EXERCISE INSTRUCTIONS → Every line from the line containing "[(447,219),(490,217),(490,203),(447,204),(447,219)]" through the end of the data is to be reproduced exactly, excluding pictures.

Content starts

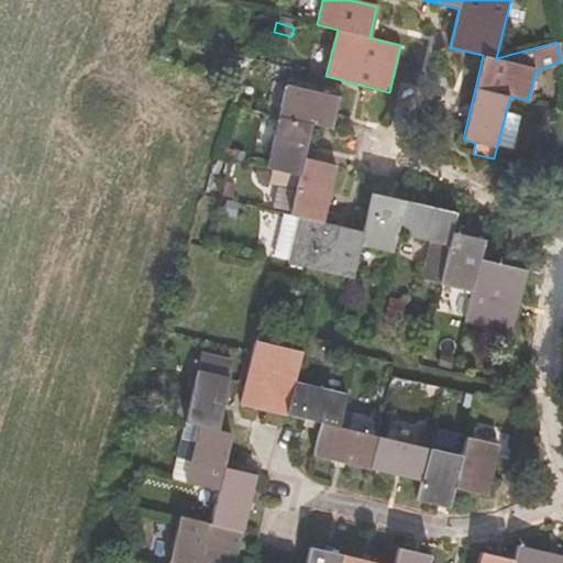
[(266,168),(273,170),(299,177),(296,191),(291,211),(290,216),(299,218),(288,261),(289,265),(352,278),(360,245),(393,254),(397,234),(430,242),(421,278),(439,284),(471,291),(464,323),(509,334),(525,271),(479,258),(484,241),(452,232),(455,213),(405,201),(373,192),(363,232),(323,223),(337,167),(304,158),(310,125),(331,130),(338,98),(287,85),(278,116),(266,168)]
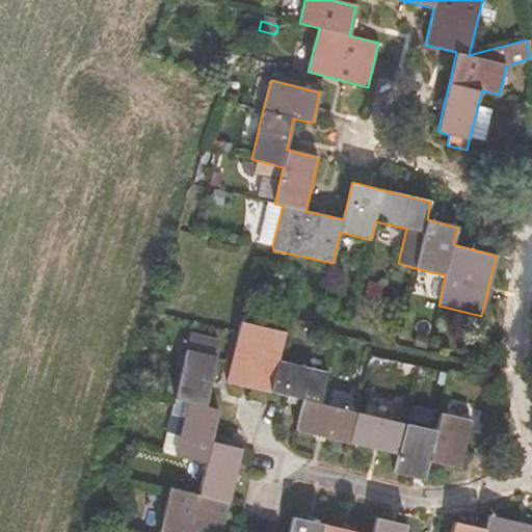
[(485,141),(494,109),(478,105),(478,106),(470,137),(485,141)]
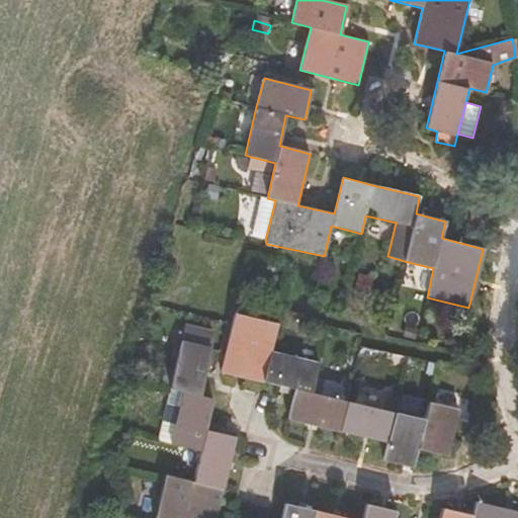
[(248,170),(255,172),(272,176),(275,163),(251,157),(248,170)]
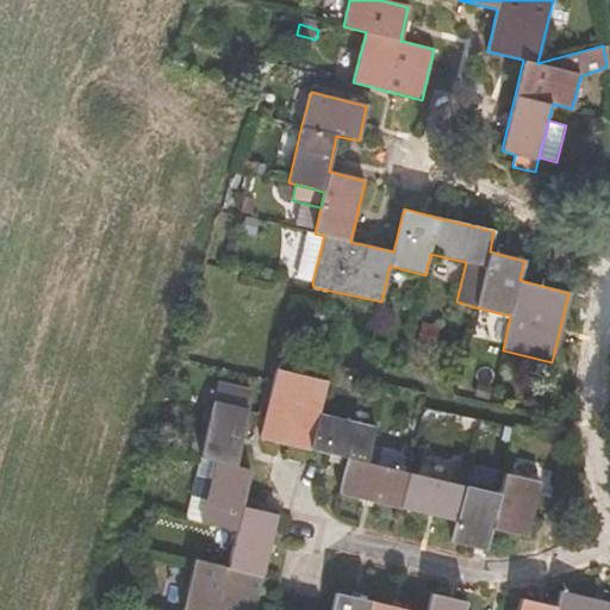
[(296,224),(316,229),(321,207),(300,203),(296,224)]
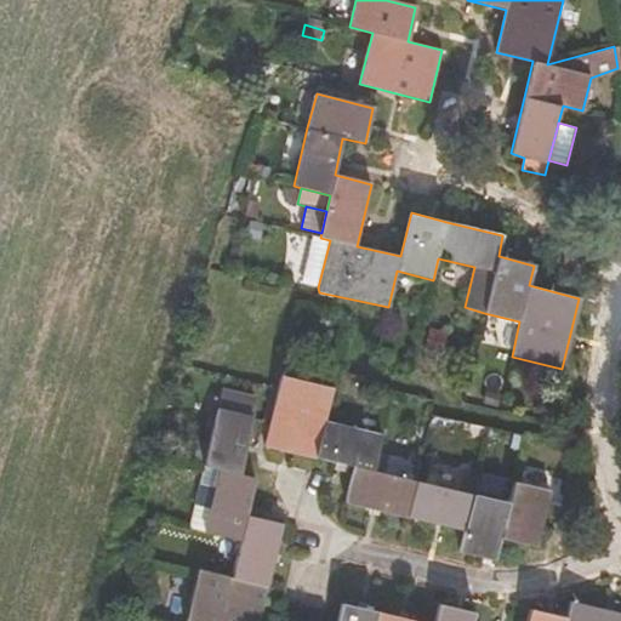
[(301,283),(318,288),(330,240),(320,238),(312,235),(301,283)]
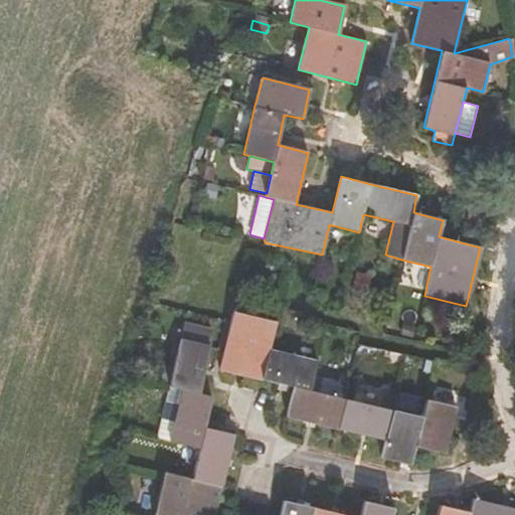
[(270,349),(275,323),(233,312),(230,323),(219,370),(262,379),(292,387),(286,416),(384,441),(380,459),(409,466),(414,448),(444,455),(451,424),(456,408),(425,400),(421,417),(392,410),(343,399),(309,391),(316,361),(270,349)]
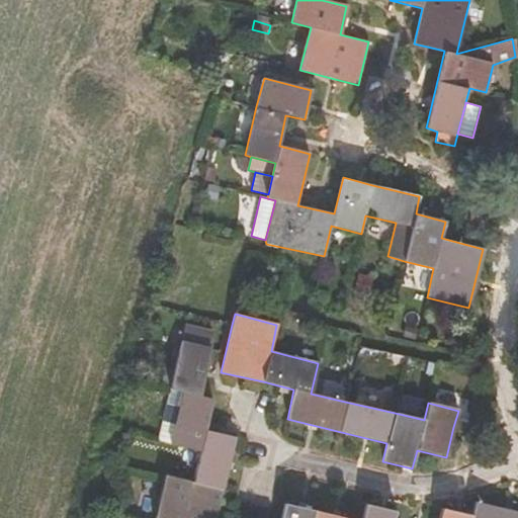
[(199,452),(192,483),(163,476),(154,517),(216,517),(223,490),(234,438),(204,431),(212,400),(198,396),(210,348),(180,341),(169,389),(161,422),(174,425),(169,444),(199,452)]
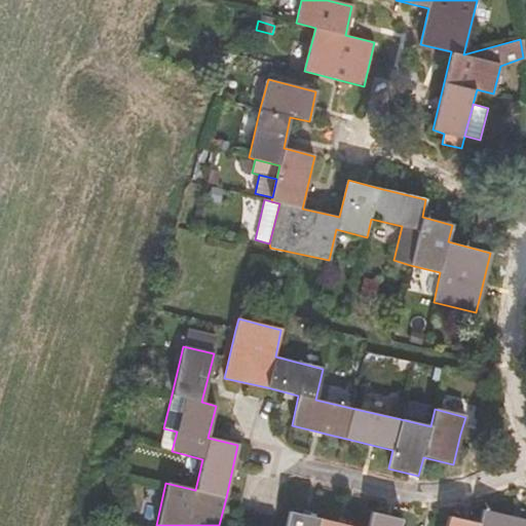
[(525,525),(525,520),(482,511),(478,524),(448,517),(445,525),(399,525),(401,520),(371,513),(367,525),(348,525),(318,519),(289,512),(285,525),(525,525)]
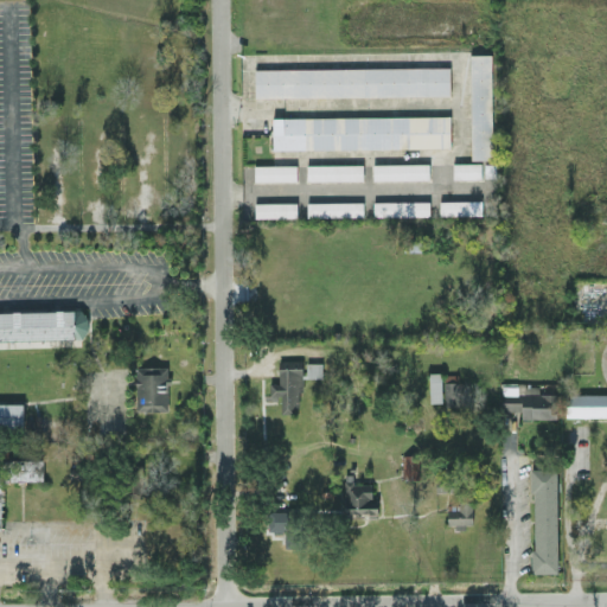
[(492,159),(491,53),(471,53),(471,159),(492,159)]
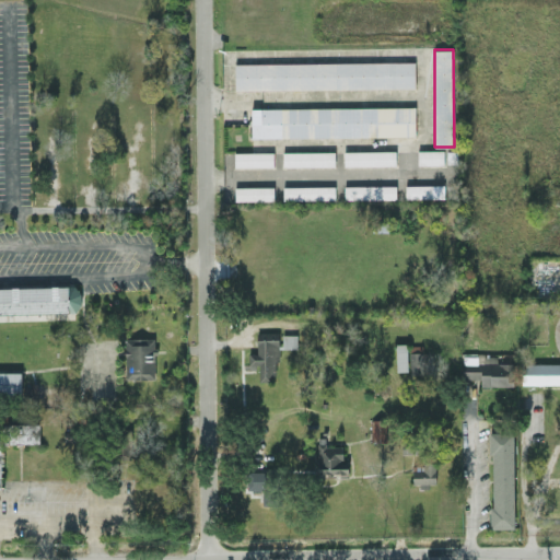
[(235,89),(416,86),(415,61),(235,63),(235,89)]
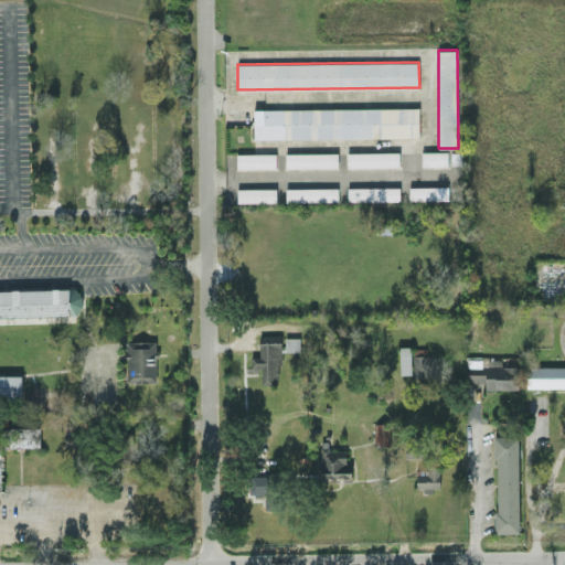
[(419,136),(418,107),(254,109),(254,138),(419,136)]
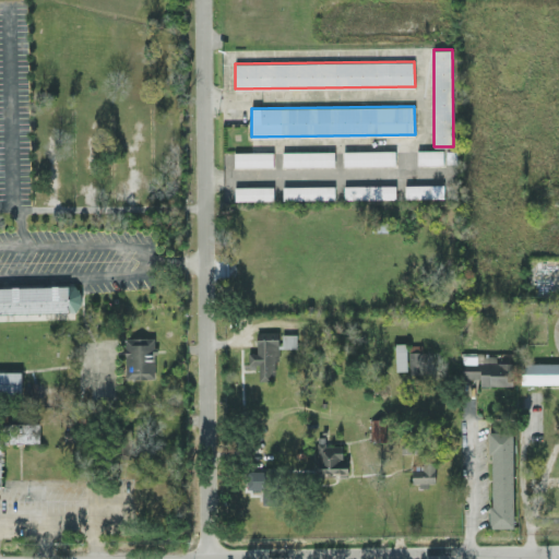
[(442,149),(416,150),(417,164),(443,164),(442,149)]
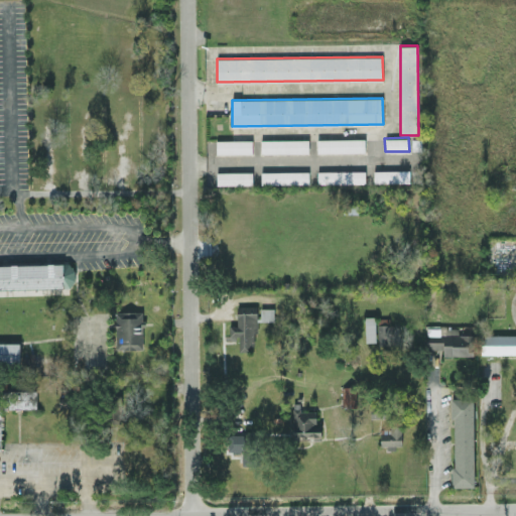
[(308,152),(308,138),(260,139),(260,153),(308,152)]
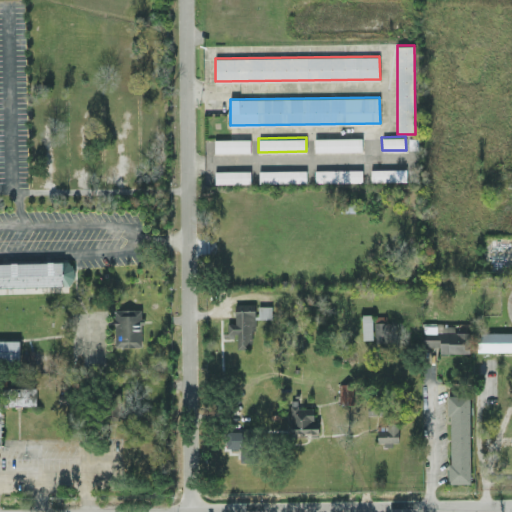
[(361,137),(314,138),(314,151),(361,150),(361,137)]
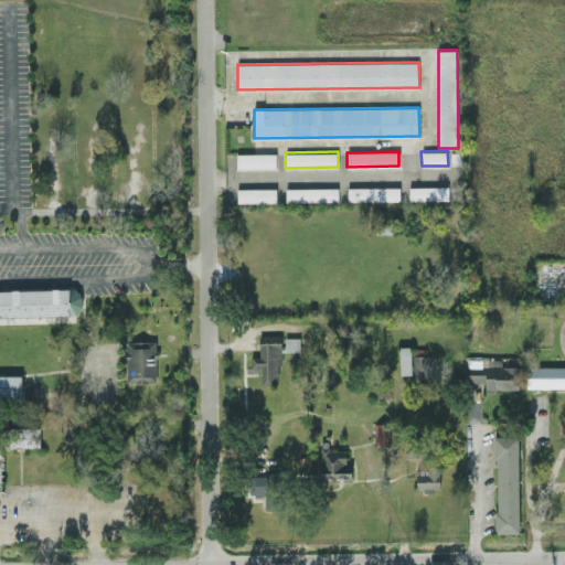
[(236,153),(236,168),(276,168),(276,152),(236,153)]
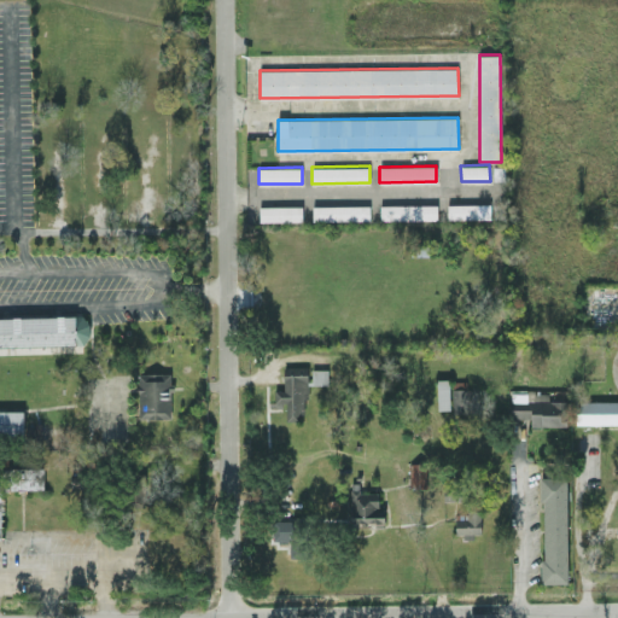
[(447,219),(490,217),(490,203),(447,204),(447,219)]
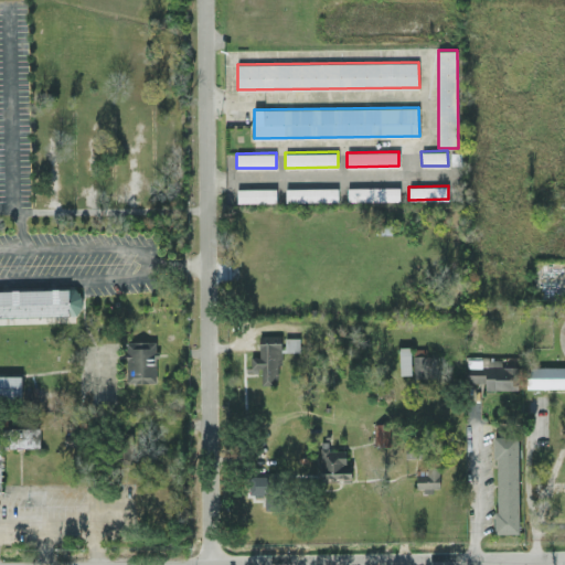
[(400,187),(348,187),(347,200),(400,201),(400,187)]
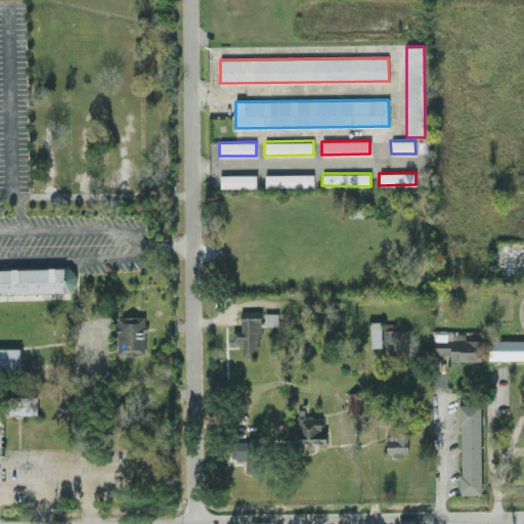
[(256,186),(256,174),(220,174),(220,187),(256,186)]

Content ends

RESULT OF THE TASK →
[(447,219),(490,217),(490,203),(447,204),(447,219)]
[(400,187),(348,187),(347,200),(400,201),(400,187)]
[(256,186),(256,174),(220,174),(220,187),(256,186)]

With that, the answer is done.